(Dataset records)
※

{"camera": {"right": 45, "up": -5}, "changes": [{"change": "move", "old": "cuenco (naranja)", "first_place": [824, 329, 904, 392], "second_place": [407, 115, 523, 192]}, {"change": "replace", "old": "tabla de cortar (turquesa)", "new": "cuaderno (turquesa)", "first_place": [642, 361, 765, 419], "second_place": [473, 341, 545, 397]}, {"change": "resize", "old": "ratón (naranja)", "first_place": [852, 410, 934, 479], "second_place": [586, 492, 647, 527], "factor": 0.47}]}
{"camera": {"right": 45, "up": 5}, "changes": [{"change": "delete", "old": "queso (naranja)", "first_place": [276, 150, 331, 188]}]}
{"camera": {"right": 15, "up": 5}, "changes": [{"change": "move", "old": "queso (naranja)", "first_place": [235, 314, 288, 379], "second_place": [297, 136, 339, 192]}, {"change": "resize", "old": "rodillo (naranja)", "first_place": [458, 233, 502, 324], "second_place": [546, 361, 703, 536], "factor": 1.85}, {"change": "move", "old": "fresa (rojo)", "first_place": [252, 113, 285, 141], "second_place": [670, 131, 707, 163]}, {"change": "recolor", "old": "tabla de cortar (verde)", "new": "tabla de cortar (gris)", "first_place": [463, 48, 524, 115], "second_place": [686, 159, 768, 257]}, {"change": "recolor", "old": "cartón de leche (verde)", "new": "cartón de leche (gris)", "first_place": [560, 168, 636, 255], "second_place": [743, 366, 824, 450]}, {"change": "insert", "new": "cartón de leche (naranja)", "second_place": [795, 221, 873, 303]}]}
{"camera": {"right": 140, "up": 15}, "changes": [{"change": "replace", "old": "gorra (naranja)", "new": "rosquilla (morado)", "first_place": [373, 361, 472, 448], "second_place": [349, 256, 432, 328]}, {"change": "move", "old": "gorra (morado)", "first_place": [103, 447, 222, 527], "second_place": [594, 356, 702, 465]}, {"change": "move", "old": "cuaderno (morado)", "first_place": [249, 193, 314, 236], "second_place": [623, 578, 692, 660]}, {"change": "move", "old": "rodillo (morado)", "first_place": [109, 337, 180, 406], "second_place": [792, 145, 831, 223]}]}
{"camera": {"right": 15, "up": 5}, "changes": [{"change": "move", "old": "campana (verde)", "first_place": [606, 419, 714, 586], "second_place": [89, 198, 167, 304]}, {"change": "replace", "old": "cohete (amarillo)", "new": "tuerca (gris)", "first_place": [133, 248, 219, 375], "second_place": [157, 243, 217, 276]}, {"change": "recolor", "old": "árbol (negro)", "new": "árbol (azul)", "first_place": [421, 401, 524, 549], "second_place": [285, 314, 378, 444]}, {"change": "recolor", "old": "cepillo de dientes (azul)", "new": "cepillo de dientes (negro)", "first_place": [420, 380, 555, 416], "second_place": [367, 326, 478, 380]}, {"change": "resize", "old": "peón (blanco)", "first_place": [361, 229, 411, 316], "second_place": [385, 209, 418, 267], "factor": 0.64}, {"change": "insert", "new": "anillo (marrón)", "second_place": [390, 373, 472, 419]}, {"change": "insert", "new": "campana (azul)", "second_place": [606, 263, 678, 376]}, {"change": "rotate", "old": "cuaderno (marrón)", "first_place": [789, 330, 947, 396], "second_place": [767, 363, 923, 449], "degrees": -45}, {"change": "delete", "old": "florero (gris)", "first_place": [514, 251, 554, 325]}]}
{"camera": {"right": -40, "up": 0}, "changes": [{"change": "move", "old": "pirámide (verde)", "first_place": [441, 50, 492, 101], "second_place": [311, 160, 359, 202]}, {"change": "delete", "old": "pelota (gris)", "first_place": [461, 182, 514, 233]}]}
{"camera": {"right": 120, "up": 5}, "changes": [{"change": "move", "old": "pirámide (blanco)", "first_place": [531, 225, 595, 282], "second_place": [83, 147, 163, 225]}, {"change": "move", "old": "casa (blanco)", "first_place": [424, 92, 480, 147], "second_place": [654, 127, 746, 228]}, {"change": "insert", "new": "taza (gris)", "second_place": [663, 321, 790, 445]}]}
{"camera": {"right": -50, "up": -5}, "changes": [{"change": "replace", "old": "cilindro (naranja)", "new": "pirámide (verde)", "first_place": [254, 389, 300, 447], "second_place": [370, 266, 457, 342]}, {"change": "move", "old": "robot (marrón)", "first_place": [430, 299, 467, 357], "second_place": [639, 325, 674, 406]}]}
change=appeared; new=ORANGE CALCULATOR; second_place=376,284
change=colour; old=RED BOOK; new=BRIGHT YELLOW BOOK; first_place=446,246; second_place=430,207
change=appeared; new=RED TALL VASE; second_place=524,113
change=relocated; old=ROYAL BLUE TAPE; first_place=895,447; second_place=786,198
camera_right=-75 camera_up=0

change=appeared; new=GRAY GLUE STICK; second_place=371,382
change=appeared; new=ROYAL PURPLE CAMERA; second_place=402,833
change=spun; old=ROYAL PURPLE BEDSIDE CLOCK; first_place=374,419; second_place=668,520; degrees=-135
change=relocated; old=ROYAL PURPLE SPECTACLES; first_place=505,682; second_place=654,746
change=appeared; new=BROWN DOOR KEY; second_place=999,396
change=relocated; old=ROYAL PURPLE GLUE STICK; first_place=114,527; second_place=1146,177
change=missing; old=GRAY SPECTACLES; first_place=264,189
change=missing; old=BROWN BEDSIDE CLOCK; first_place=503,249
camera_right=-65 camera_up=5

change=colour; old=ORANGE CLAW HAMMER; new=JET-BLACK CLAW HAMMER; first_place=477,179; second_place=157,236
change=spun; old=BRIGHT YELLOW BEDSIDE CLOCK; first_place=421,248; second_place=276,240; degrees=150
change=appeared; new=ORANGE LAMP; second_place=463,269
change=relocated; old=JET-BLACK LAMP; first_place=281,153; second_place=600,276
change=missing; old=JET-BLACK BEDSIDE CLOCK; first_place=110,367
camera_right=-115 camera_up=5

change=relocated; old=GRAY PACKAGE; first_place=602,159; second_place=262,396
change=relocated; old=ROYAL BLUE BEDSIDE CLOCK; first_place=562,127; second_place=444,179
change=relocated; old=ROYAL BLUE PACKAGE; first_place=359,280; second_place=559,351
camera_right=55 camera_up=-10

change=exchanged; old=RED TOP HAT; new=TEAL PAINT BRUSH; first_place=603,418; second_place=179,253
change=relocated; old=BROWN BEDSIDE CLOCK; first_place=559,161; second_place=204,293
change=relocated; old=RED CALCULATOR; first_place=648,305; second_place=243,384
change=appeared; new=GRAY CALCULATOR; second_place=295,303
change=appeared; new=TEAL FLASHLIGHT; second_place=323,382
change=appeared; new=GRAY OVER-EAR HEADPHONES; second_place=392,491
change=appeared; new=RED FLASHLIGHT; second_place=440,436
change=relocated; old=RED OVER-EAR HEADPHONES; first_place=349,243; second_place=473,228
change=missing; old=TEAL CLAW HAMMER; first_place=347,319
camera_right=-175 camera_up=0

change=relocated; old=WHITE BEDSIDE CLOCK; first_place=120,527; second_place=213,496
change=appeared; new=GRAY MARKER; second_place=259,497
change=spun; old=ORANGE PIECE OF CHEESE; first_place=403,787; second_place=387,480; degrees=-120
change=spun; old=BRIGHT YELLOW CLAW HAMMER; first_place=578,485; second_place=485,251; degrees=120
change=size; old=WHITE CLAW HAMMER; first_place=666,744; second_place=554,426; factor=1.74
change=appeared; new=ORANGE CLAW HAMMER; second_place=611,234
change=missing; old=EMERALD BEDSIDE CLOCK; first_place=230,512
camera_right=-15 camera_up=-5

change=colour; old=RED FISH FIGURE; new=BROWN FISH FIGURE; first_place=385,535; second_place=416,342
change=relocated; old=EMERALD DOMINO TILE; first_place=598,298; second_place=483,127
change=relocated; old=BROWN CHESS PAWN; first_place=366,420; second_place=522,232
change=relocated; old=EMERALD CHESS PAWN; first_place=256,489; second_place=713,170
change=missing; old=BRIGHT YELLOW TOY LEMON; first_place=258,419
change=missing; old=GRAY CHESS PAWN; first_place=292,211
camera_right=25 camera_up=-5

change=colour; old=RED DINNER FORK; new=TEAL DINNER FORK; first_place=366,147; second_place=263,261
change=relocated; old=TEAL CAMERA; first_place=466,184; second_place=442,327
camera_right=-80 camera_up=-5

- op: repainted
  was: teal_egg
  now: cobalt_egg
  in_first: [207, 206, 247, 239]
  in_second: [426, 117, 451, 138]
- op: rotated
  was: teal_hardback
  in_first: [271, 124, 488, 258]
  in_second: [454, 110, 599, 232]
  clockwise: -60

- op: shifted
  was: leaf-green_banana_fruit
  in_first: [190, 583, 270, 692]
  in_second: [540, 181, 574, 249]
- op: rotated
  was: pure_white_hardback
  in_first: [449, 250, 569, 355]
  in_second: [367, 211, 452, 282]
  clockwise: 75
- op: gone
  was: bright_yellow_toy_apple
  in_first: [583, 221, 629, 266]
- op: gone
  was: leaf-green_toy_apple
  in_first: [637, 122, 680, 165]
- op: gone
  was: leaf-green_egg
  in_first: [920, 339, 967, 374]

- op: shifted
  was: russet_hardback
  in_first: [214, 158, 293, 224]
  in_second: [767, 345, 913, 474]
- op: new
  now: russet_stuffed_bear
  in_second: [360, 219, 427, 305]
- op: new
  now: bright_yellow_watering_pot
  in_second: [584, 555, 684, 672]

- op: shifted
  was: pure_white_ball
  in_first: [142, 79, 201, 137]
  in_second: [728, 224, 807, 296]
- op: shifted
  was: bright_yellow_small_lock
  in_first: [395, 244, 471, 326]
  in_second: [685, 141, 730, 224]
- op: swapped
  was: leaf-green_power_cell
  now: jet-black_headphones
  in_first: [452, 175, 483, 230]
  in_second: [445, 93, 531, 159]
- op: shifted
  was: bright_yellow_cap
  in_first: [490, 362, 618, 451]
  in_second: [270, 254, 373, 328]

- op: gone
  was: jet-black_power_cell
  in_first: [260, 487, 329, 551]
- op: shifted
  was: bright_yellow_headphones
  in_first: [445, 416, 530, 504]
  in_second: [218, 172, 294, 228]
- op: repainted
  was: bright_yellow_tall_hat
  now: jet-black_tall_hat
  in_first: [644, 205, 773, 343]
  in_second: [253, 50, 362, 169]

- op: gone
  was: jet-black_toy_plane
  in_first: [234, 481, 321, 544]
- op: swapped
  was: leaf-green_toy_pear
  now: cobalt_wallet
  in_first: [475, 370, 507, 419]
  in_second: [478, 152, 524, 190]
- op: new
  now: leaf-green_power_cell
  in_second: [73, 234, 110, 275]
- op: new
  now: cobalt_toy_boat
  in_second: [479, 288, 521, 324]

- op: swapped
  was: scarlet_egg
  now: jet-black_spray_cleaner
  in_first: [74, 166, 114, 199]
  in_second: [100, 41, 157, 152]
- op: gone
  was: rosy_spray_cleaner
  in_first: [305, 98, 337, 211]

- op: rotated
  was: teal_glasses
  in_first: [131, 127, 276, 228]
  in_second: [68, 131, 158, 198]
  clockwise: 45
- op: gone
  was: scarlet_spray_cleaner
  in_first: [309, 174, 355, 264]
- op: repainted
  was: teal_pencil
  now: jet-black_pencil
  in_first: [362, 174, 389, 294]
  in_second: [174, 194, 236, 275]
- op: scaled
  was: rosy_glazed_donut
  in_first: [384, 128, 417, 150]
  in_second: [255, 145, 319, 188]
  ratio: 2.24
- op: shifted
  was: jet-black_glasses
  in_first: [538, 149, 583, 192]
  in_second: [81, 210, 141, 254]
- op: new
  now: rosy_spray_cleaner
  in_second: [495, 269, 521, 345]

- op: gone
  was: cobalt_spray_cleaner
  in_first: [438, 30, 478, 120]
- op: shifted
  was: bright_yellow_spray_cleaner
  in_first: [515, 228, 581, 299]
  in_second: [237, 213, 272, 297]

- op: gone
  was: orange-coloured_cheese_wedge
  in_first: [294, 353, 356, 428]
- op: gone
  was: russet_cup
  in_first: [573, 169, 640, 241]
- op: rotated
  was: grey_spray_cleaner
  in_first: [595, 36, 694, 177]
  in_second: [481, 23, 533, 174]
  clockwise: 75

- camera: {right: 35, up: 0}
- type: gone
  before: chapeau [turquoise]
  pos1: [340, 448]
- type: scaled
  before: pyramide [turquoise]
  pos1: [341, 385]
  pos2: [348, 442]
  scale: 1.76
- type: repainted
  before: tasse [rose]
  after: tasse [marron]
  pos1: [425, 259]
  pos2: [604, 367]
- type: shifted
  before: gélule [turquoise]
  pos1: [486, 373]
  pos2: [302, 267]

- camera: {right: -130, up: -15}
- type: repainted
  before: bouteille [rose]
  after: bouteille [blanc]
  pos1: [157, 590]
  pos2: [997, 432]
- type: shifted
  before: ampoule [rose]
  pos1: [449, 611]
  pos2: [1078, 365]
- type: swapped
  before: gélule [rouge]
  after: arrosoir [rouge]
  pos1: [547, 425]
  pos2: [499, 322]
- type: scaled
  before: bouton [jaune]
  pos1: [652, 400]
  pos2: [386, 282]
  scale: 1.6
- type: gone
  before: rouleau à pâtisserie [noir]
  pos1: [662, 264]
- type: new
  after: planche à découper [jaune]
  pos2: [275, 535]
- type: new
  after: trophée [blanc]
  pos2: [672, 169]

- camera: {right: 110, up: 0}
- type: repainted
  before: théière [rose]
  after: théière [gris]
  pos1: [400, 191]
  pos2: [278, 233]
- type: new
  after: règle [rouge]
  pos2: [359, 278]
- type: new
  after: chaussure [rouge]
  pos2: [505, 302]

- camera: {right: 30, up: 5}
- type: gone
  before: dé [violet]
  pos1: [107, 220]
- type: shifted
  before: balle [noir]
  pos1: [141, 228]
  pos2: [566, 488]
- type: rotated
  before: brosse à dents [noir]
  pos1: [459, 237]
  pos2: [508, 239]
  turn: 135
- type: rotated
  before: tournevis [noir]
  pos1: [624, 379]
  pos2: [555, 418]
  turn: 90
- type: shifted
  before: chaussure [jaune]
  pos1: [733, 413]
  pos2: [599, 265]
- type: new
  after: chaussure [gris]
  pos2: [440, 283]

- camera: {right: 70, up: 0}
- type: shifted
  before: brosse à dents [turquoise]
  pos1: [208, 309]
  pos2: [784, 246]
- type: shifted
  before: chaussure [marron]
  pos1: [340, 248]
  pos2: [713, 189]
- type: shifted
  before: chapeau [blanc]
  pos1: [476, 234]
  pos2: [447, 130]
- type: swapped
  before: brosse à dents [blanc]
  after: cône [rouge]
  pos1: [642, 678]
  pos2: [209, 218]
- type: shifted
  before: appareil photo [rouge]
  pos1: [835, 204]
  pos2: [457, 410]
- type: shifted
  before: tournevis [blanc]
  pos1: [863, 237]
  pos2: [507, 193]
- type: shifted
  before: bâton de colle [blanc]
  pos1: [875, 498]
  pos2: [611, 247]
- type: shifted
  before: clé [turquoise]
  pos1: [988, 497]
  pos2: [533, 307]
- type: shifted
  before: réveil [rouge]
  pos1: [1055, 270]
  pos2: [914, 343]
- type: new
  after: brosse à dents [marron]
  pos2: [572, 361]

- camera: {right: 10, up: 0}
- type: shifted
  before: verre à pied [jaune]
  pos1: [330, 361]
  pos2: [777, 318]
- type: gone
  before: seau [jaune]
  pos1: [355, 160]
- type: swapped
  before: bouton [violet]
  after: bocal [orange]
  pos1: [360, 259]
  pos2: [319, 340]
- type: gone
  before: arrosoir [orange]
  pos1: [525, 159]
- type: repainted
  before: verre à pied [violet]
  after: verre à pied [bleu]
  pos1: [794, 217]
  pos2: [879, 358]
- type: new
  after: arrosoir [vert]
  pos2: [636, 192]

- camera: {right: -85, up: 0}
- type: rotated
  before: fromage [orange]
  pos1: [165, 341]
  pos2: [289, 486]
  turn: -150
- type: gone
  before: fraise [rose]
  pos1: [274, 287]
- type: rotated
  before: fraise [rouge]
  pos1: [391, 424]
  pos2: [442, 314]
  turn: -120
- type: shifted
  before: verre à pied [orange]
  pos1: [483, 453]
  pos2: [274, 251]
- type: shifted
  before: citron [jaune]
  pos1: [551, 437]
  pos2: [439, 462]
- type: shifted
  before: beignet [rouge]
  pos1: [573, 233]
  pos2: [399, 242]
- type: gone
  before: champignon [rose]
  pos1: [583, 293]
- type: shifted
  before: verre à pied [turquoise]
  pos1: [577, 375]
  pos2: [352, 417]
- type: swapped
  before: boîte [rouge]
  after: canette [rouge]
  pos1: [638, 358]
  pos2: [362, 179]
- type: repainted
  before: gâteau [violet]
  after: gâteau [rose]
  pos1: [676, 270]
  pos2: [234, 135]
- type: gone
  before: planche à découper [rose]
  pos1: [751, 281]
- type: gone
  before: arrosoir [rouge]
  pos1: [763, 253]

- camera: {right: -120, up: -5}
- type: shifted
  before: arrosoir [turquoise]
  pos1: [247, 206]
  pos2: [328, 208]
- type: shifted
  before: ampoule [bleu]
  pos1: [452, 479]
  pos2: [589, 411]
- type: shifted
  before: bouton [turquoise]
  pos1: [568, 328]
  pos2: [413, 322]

※

The problem
From the records above, repeat exactly the lines from the one with "was: teal_hardback" through the one with "now: cobalt_wallet", both included.

The answer
  was: teal_hardback
  in_first: [271, 124, 488, 258]
  in_second: [454, 110, 599, 232]
  clockwise: -60

- op: shifted
  was: leaf-green_banana_fruit
  in_first: [190, 583, 270, 692]
  in_second: [540, 181, 574, 249]
- op: rotated
  was: pure_white_hardback
  in_first: [449, 250, 569, 355]
  in_second: [367, 211, 452, 282]
  clockwise: 75
- op: gone
  was: bright_yellow_toy_apple
  in_first: [583, 221, 629, 266]
- op: gone
  was: leaf-green_toy_apple
  in_first: [637, 122, 680, 165]
- op: gone
  was: leaf-green_egg
  in_first: [920, 339, 967, 374]

- op: shifted
  was: russet_hardback
  in_first: [214, 158, 293, 224]
  in_second: [767, 345, 913, 474]
- op: new
  now: russet_stuffed_bear
  in_second: [360, 219, 427, 305]
- op: new
  now: bright_yellow_watering_pot
  in_second: [584, 555, 684, 672]

- op: shifted
  was: pure_white_ball
  in_first: [142, 79, 201, 137]
  in_second: [728, 224, 807, 296]
- op: shifted
  was: bright_yellow_small_lock
  in_first: [395, 244, 471, 326]
  in_second: [685, 141, 730, 224]
- op: swapped
  was: leaf-green_power_cell
  now: jet-black_headphones
  in_first: [452, 175, 483, 230]
  in_second: [445, 93, 531, 159]
- op: shifted
  was: bright_yellow_cap
  in_first: [490, 362, 618, 451]
  in_second: [270, 254, 373, 328]

- op: gone
  was: jet-black_power_cell
  in_first: [260, 487, 329, 551]
- op: shifted
  was: bright_yellow_headphones
  in_first: [445, 416, 530, 504]
  in_second: [218, 172, 294, 228]
- op: repainted
  was: bright_yellow_tall_hat
  now: jet-black_tall_hat
  in_first: [644, 205, 773, 343]
  in_second: [253, 50, 362, 169]

- op: gone
  was: jet-black_toy_plane
  in_first: [234, 481, 321, 544]
- op: swapped
  was: leaf-green_toy_pear
  now: cobalt_wallet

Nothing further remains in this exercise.